Geometric object motion data
/---

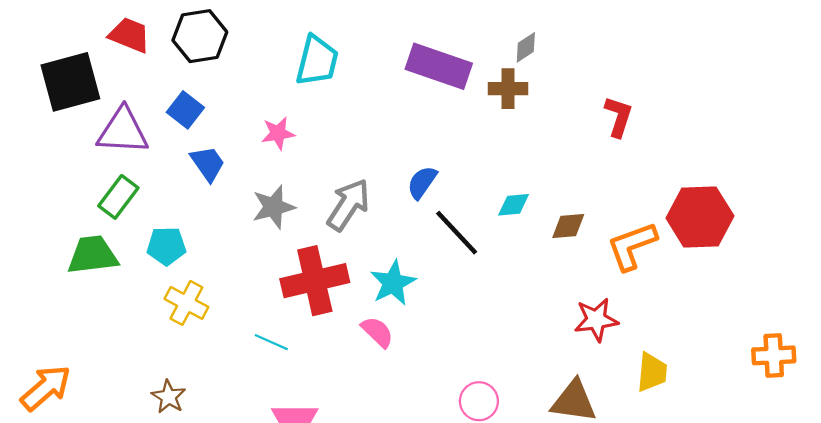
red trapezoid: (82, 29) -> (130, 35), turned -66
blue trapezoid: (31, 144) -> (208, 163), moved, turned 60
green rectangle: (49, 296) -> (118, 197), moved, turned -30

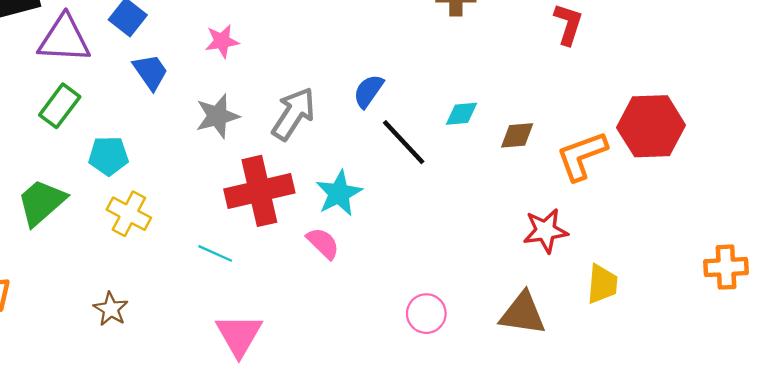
green trapezoid: (93, 255) -> (41, 202), moved, turned -34

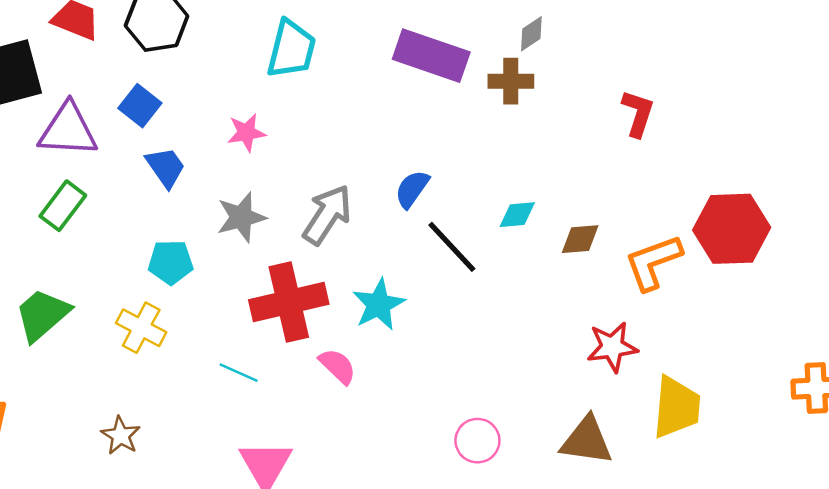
cyan pentagon: (108, 156) -> (171, 262), moved
pink semicircle: (323, 243) -> (338, 366), moved
yellow trapezoid: (602, 284) -> (676, 407), size x1.4

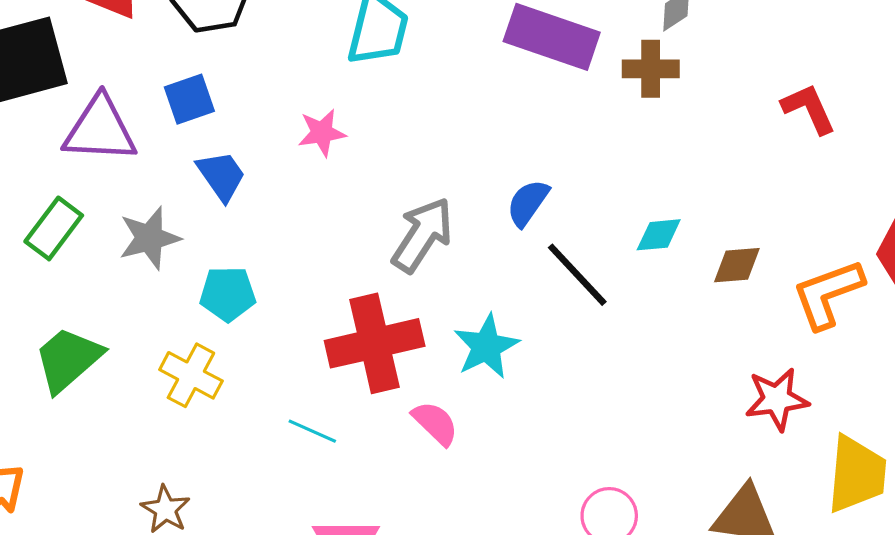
blue square: (140, 106) -> (189, 99), turned 33
red L-shape: (638, 113) -> (809, 109), turned -42
green rectangle: (63, 206) -> (54, 228), moved
gray star: (241, 217) -> (149, 238), moved

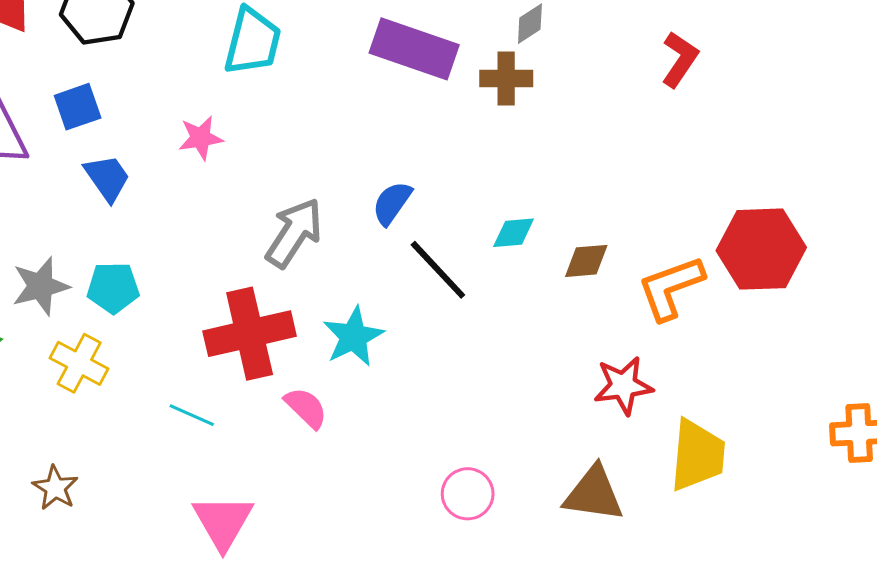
red L-shape: (809, 109) -> (680, 59), moved, turned 58
gray star: (149, 238) -> (40, 286), moved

\---

### HOW TO COMPLETE THIS TASK
Each entry, start to finish, goes into your copy exactly; the pictures stay out.

### OUTPUT FOR THIS EXERCISE
red trapezoid: (82, 29) -> (130, 35), turned -66
blue trapezoid: (31, 144) -> (208, 163), moved, turned 60
green rectangle: (49, 296) -> (118, 197), moved, turned -30

green trapezoid: (93, 255) -> (41, 202), moved, turned -34

cyan pentagon: (108, 156) -> (171, 262), moved
pink semicircle: (323, 243) -> (338, 366), moved
yellow trapezoid: (602, 284) -> (676, 407), size x1.4

blue square: (140, 106) -> (189, 99), turned 33
red L-shape: (638, 113) -> (809, 109), turned -42
green rectangle: (63, 206) -> (54, 228), moved
gray star: (241, 217) -> (149, 238), moved

red L-shape: (809, 109) -> (680, 59), moved, turned 58
gray star: (149, 238) -> (40, 286), moved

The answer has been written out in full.